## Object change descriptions
..............................

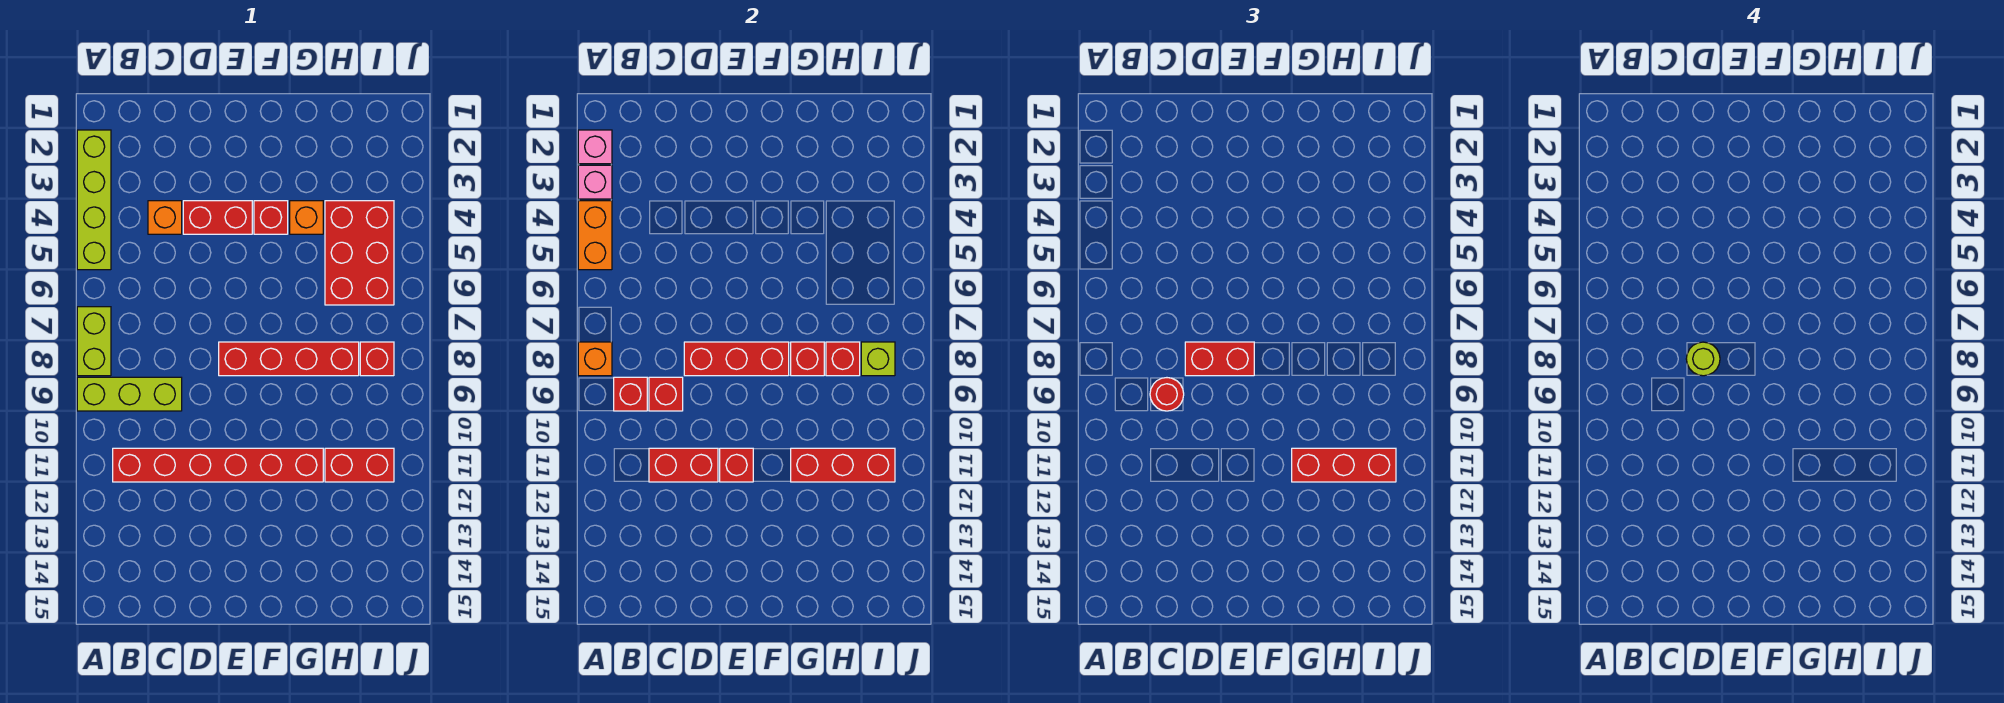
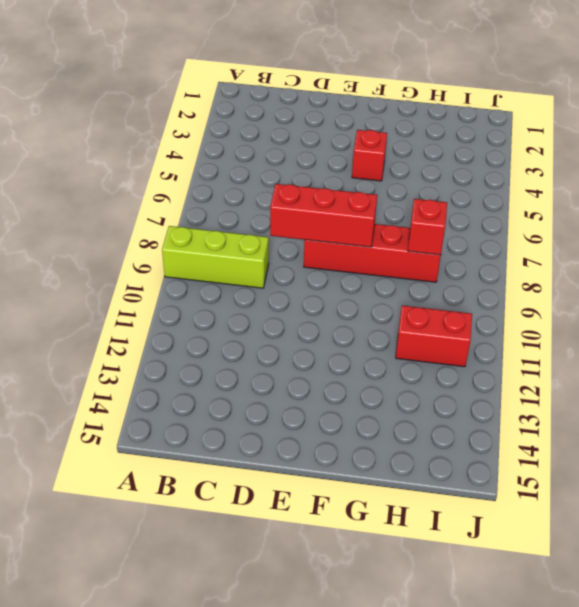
none -> lime brick A2:A5 level 1
none -> lime brick A7:A8 level 1
none -> red brick B11:G11 level 1

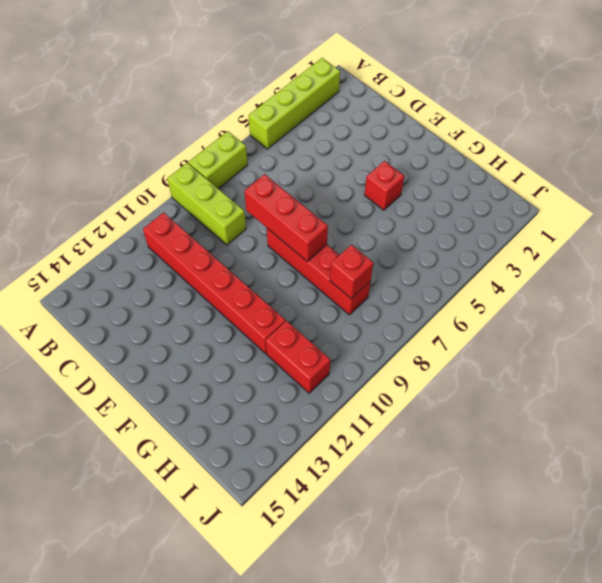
none -> orange brick C4 level 1
none -> red brick D4:E4 level 1
none -> orange brick G4 level 1

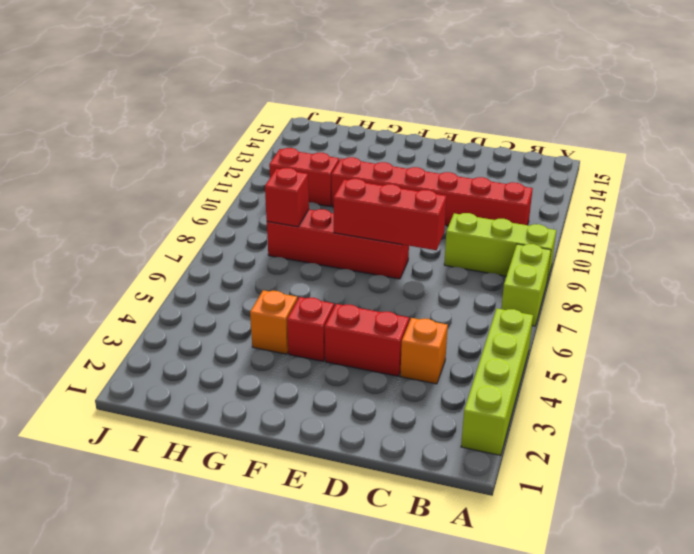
none -> red brick H4:I6 level 1
none -> red brick I8 level 1
none -> pink brick A2 level 2

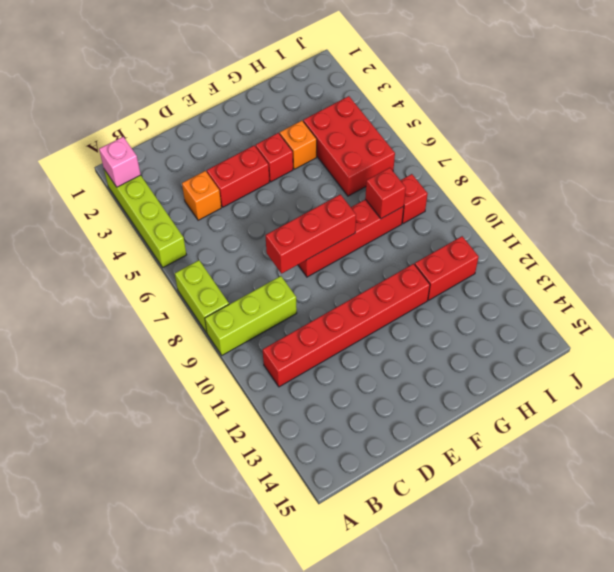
none -> pink brick A3 level 2
none -> orange brick A4:A5 level 2
none -> orange brick A8 level 2

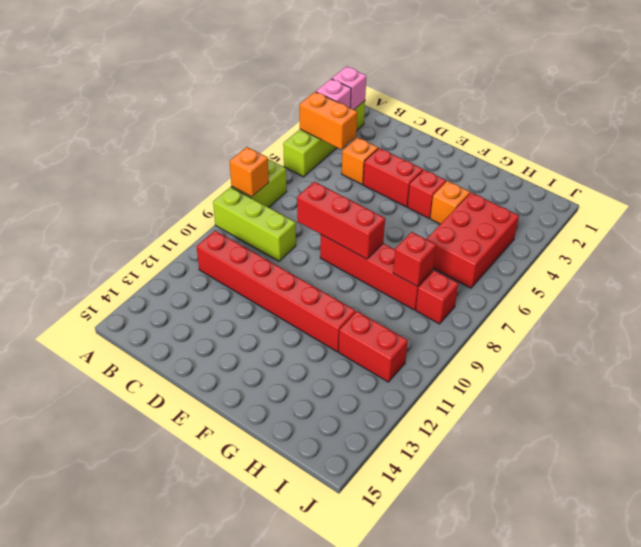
orange brick A4:B4 level 2 -> orange brick A4:A5 level 2
none -> red brick B9 level 2
none -> red brick C9 level 2
none -> red brick C11:D11 level 2

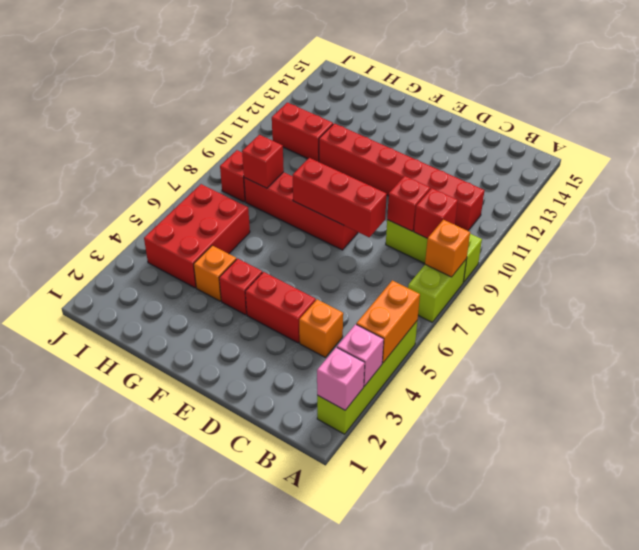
none -> red brick C11:D11 level 2
none -> red brick E11 level 2
none -> red brick G8 level 2

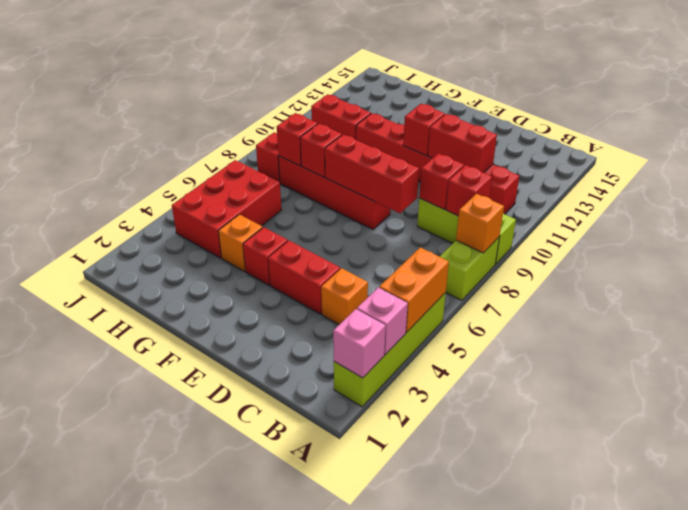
none -> red brick G11:I11 level 2
none -> lime brick I8 level 2
none -> red round brick C9 level 3

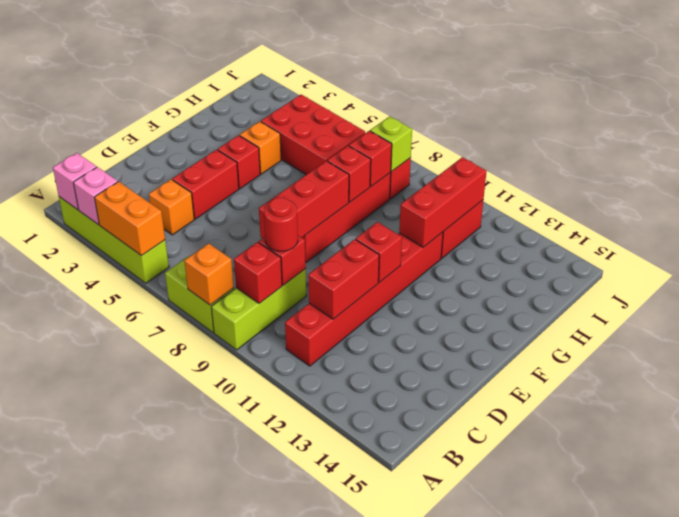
none -> red brick D8:E8 level 3
none -> red brick G11:I11 level 3
none -> lime round brick D8 level 4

..............................

## What to work on
Search the data for the string "orange" and copy every line where it appears.

## Response box
none -> orange brick C4 level 1
none -> orange brick G4 level 1
none -> orange brick A4:A5 level 2
none -> orange brick A8 level 2
orange brick A4:B4 level 2 -> orange brick A4:A5 level 2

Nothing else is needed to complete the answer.